*** Opening PROVIDED DATA ***
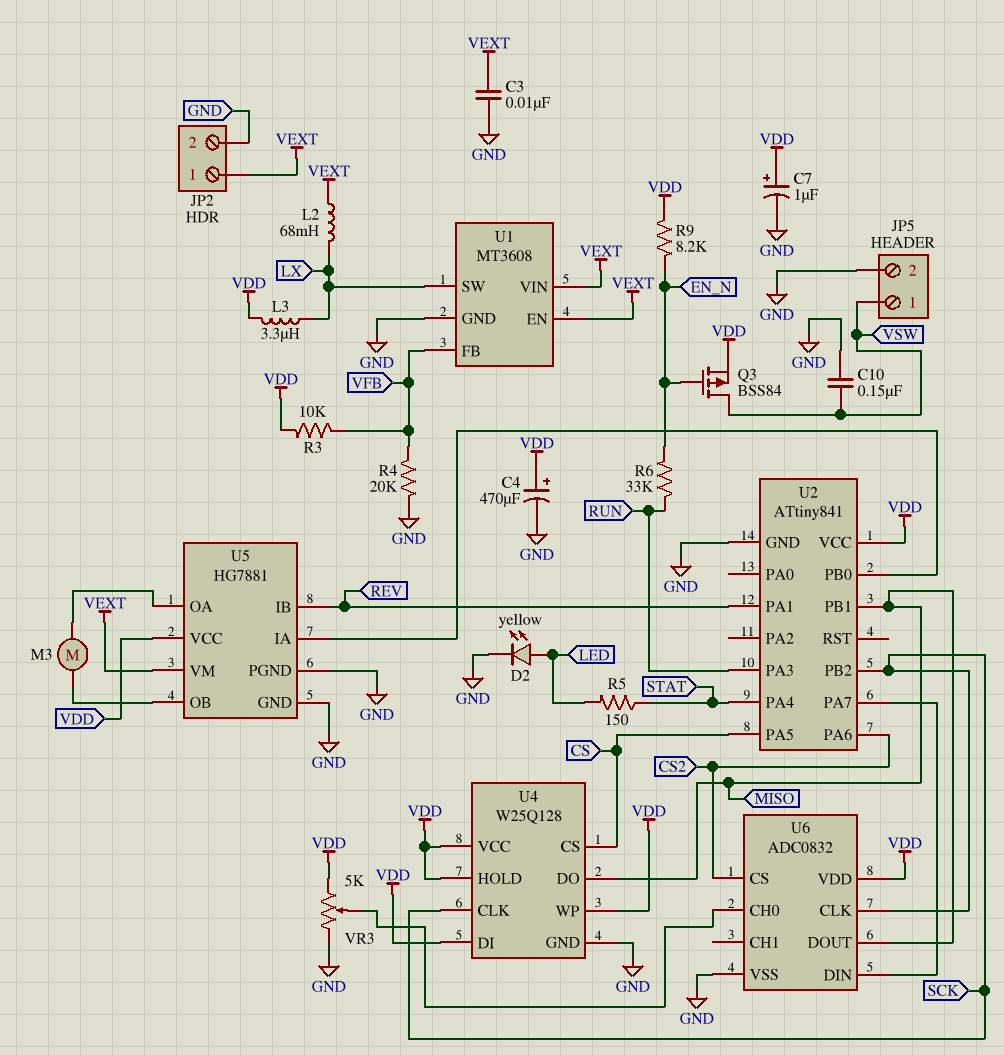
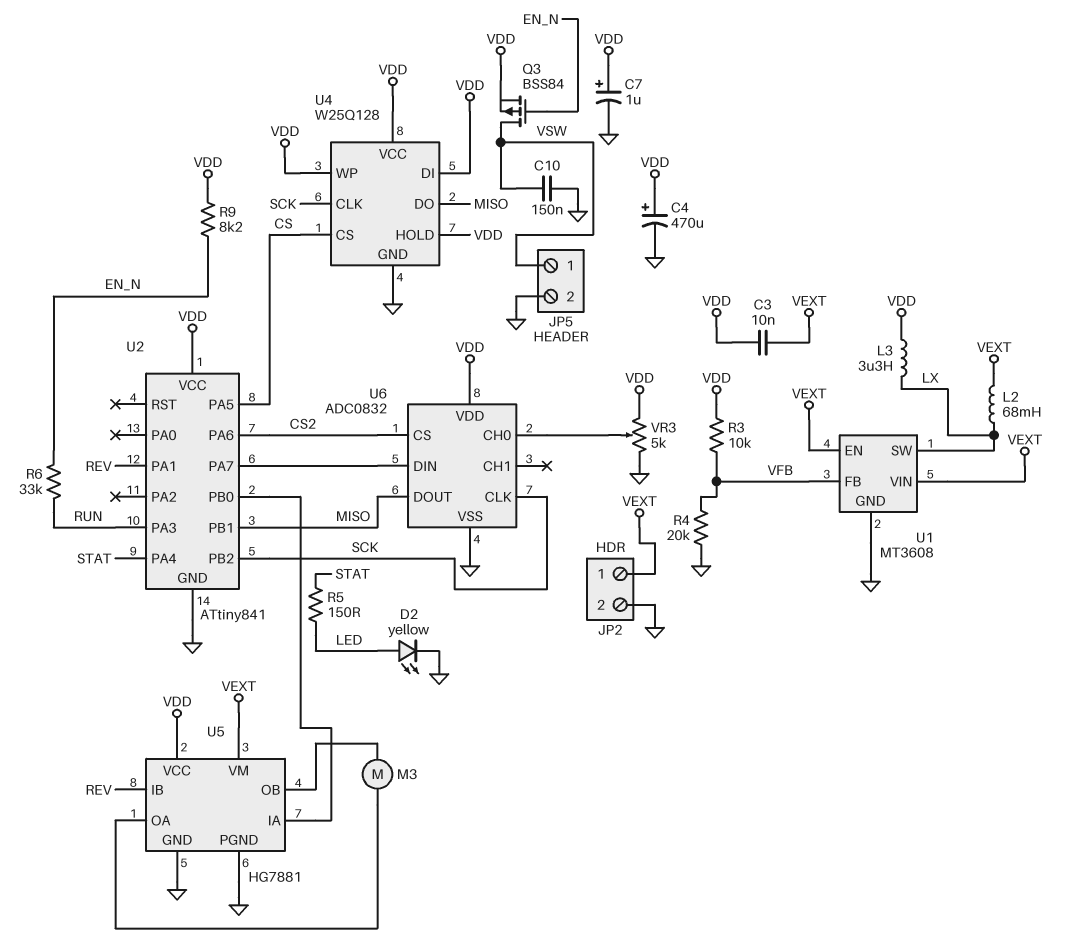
C3: 10nF (GND, VEXT) -> 10nF (VDD, VEXT)

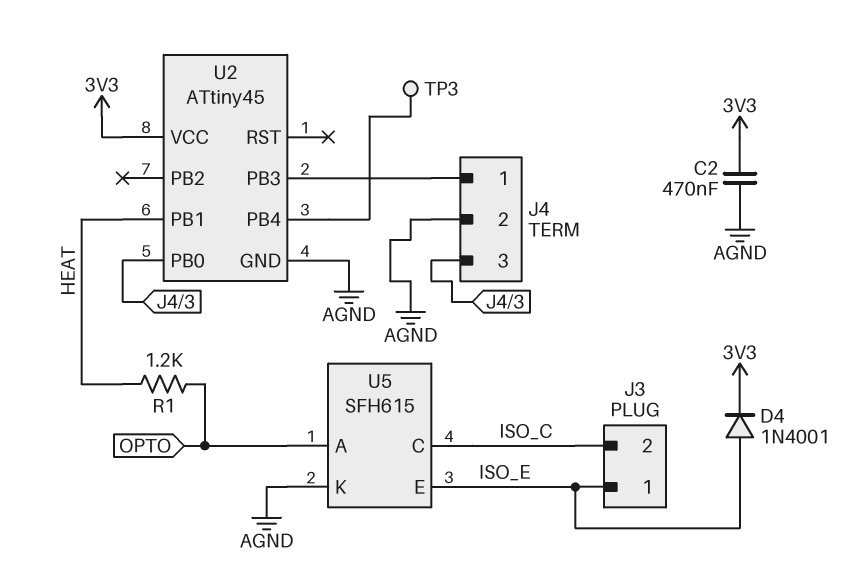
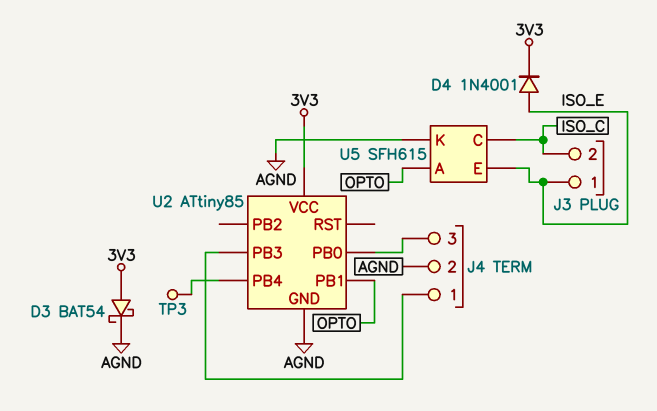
C2: 470nF (3V3, AGND) -> none
D3: none -> schottky BAT54 (A 3V3, K AGND)
R1: 1.2k (HEAT, OPTO) -> none
U2: ATtiny45 -> ATtiny85
U2 pin PB1: HEAT -> OPTO

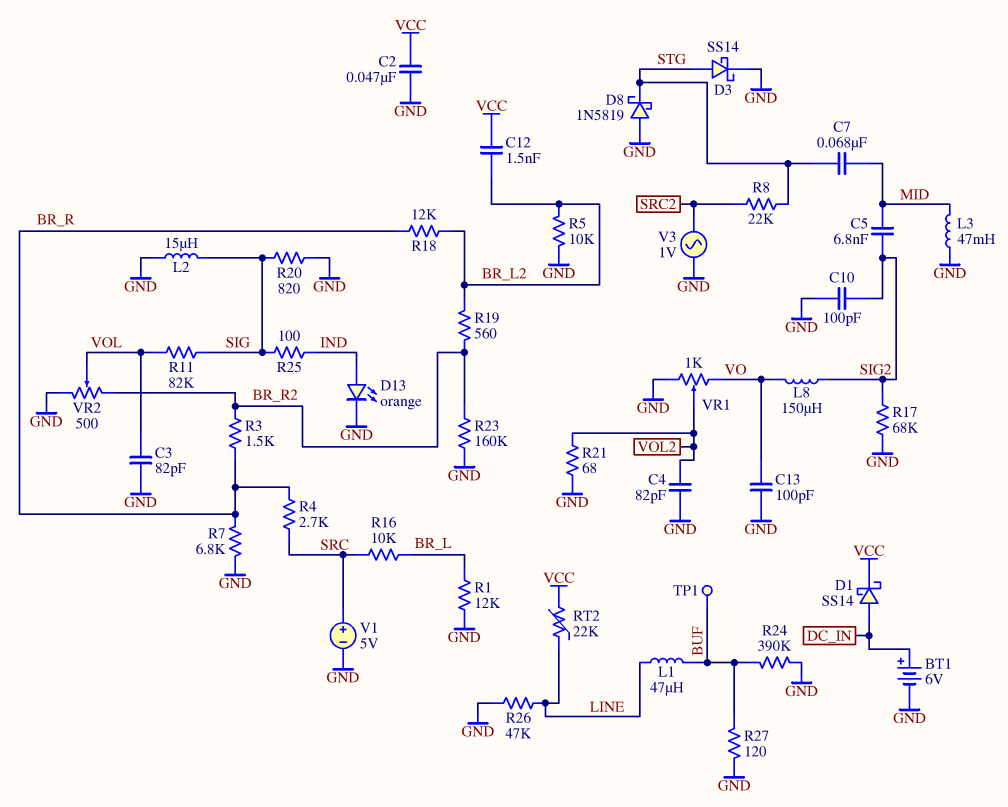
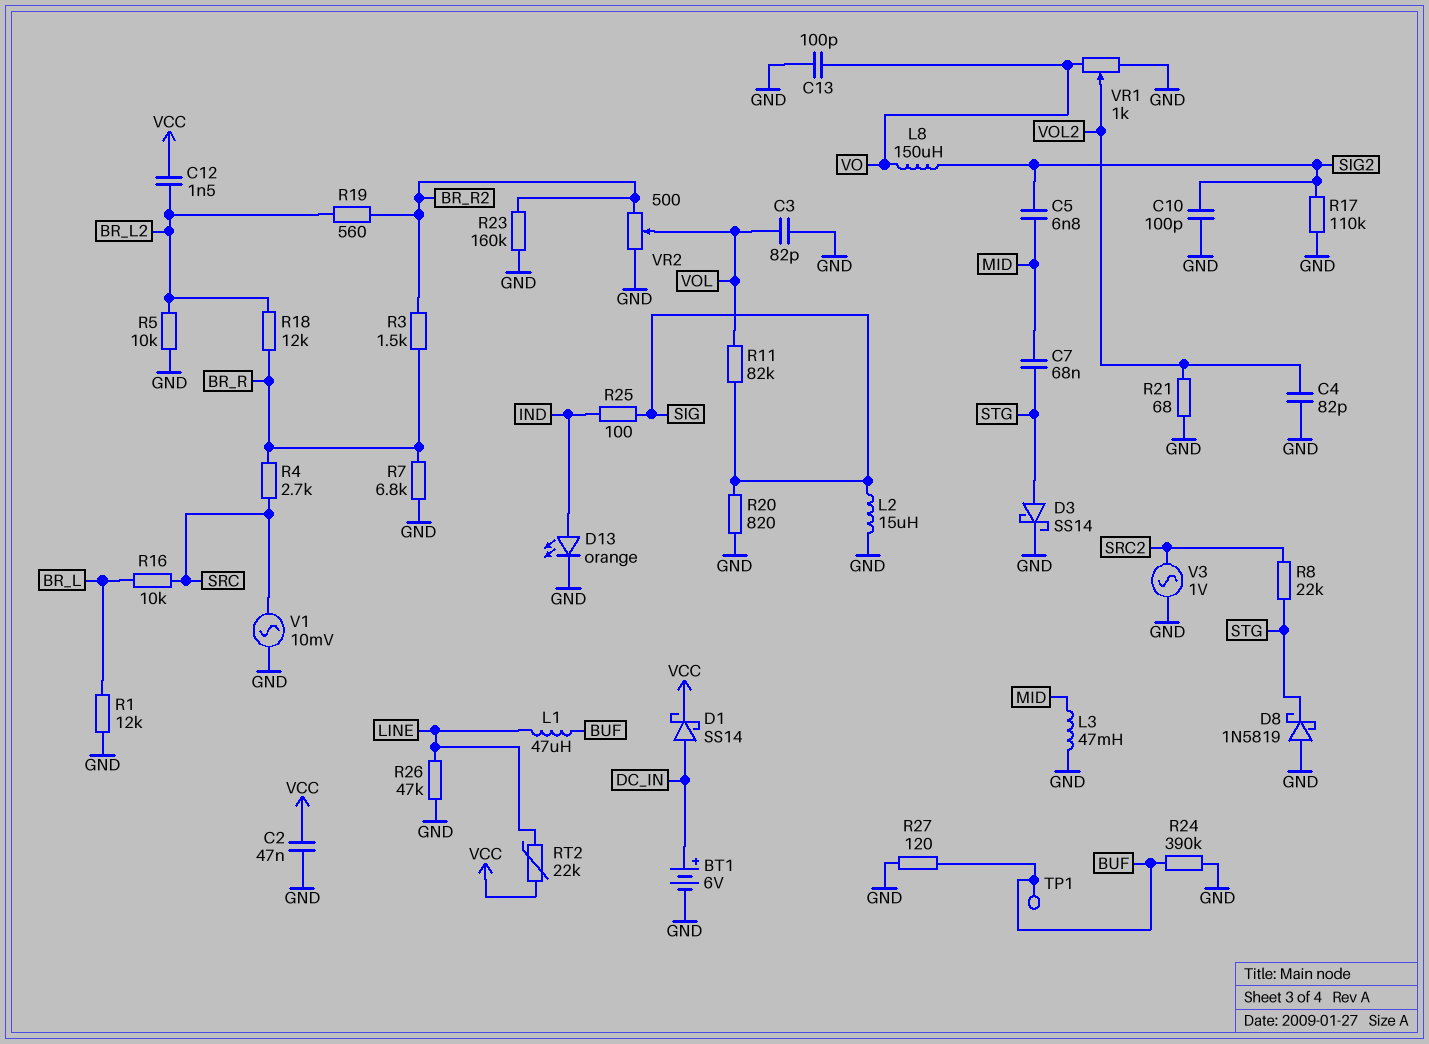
R17: 68k (GND, SIG2) -> 110k (GND, SIG2)
V1: 5V (plus SRC, minus GND) -> AC 10mV (GND, SRC)

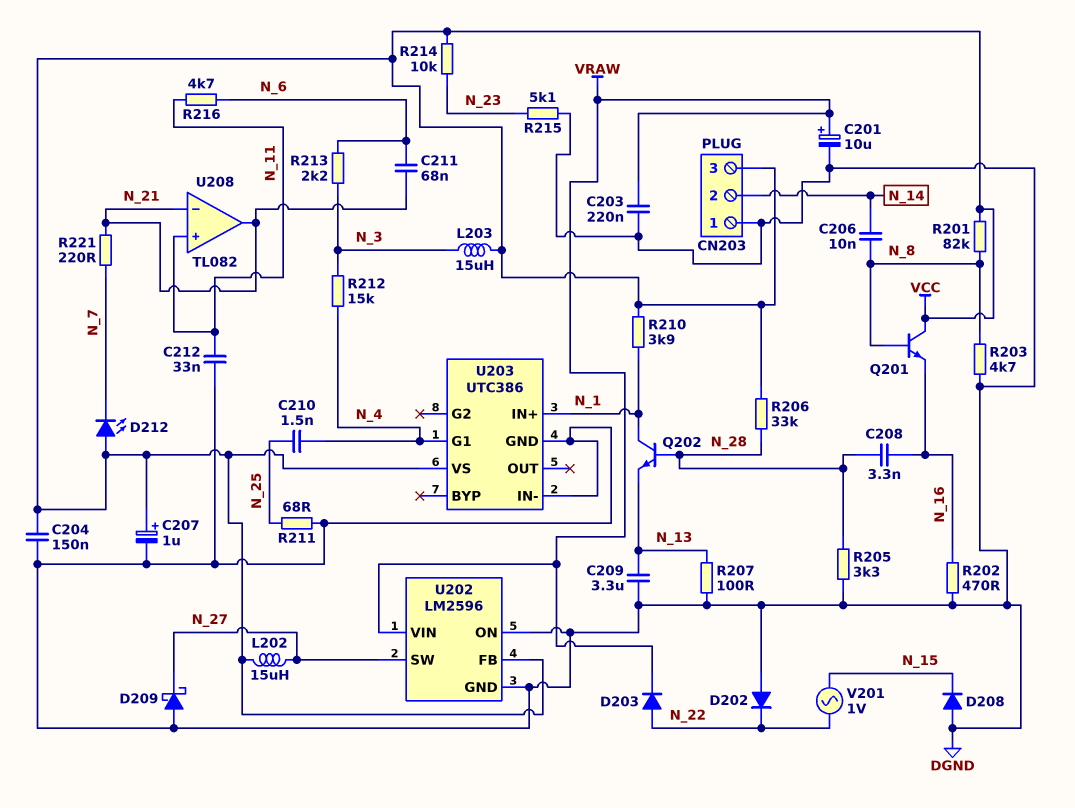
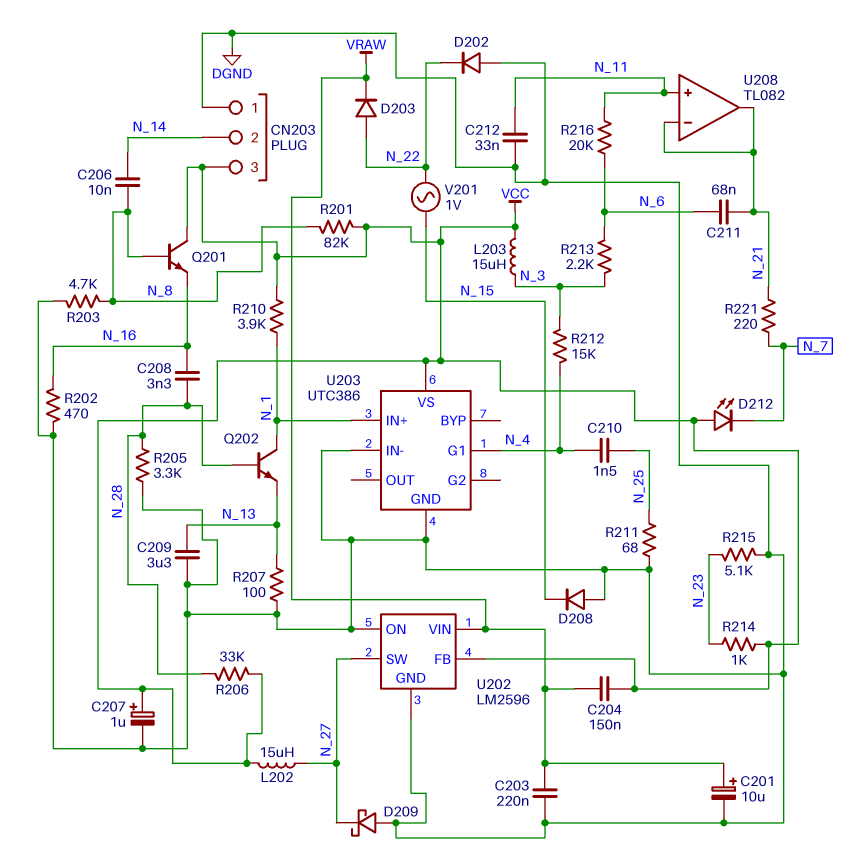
C204: 150nF (DGND, VCC) -> 150nF (VCC, VRAW)
R214: 10k (N_23, VCC) -> 1k (N_23, VCC)
R216: 4.7k (N_6, N_11) -> 20k (N_6, N_11)

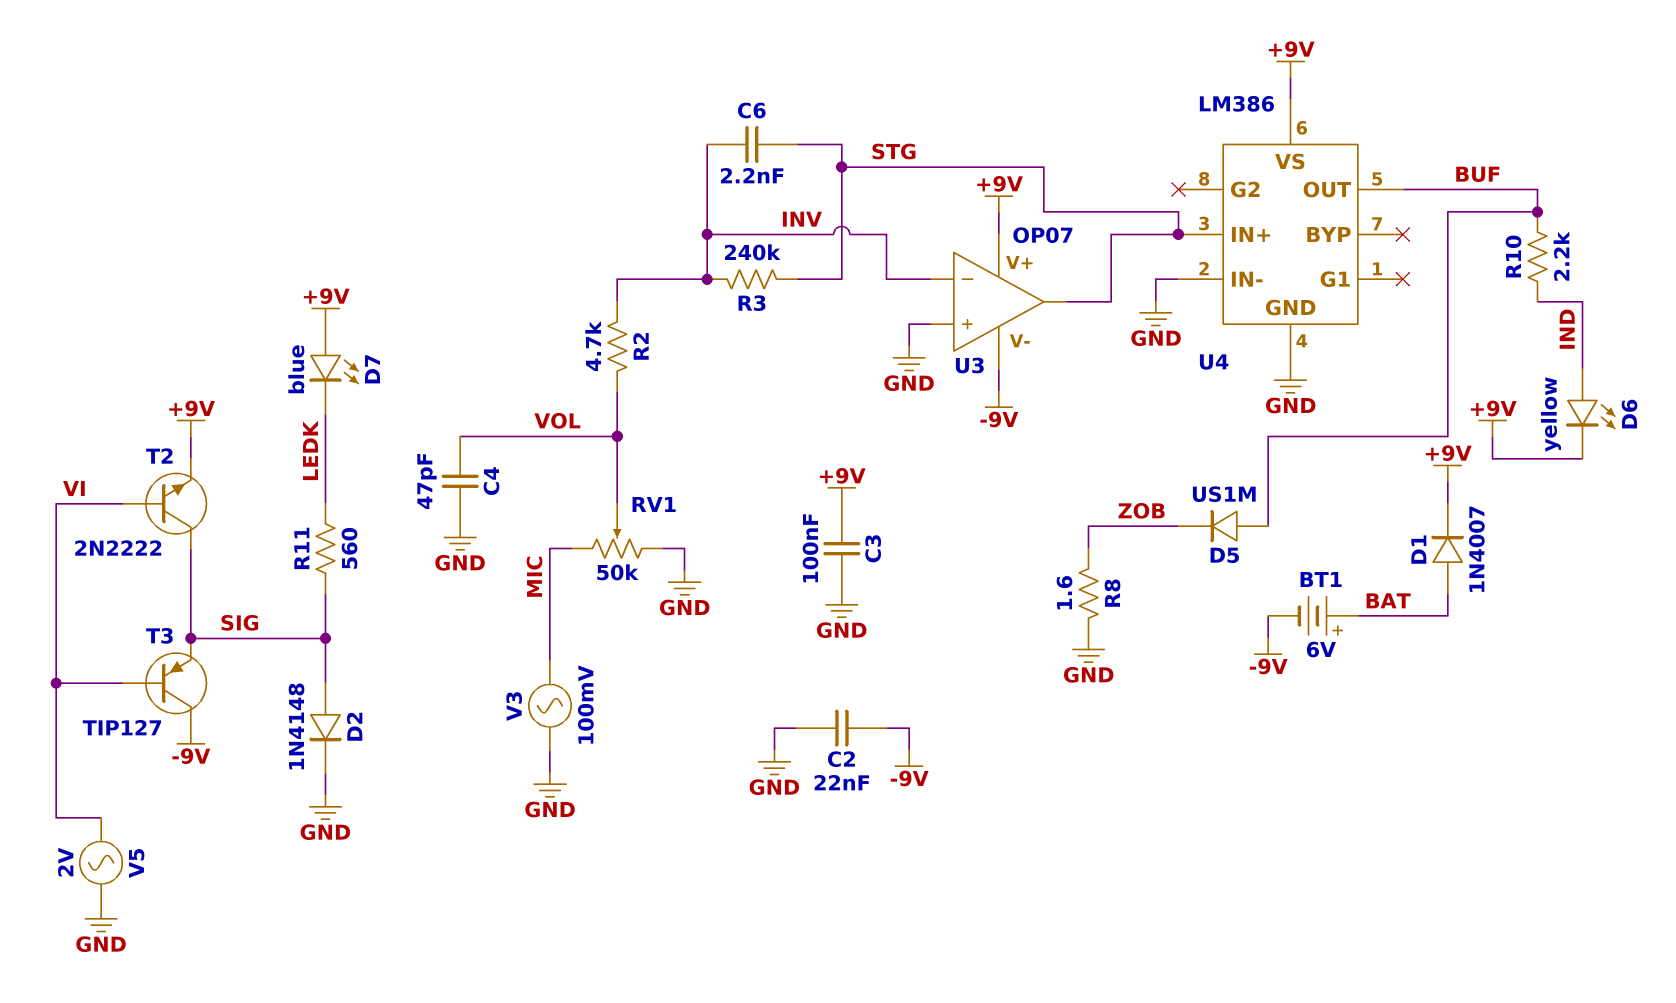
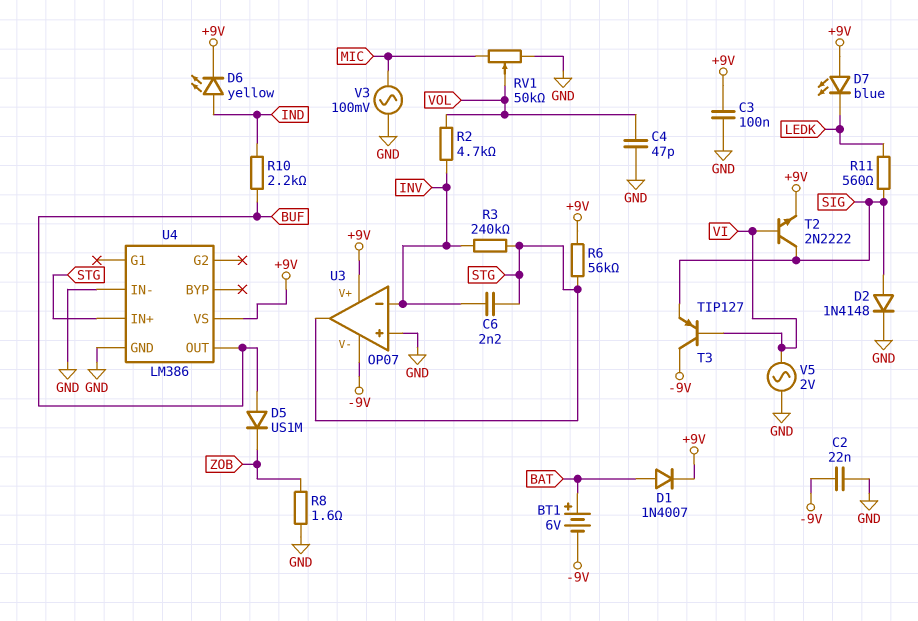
R6: none -> 56k (+9V, STG)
*** Closing PROVIDED DATA ***
TASK BRIEF:
The lines to retype begin with the one containing "V1: 5V (plus" and end with the last line of the records. Reproduce them exactly and omit the pictures.

ANSWER TO THIS EXERCISE:
V1: 5V (plus SRC, minus GND) -> AC 10mV (GND, SRC)

C204: 150nF (DGND, VCC) -> 150nF (VCC, VRAW)
R214: 10k (N_23, VCC) -> 1k (N_23, VCC)
R216: 4.7k (N_6, N_11) -> 20k (N_6, N_11)

R6: none -> 56k (+9V, STG)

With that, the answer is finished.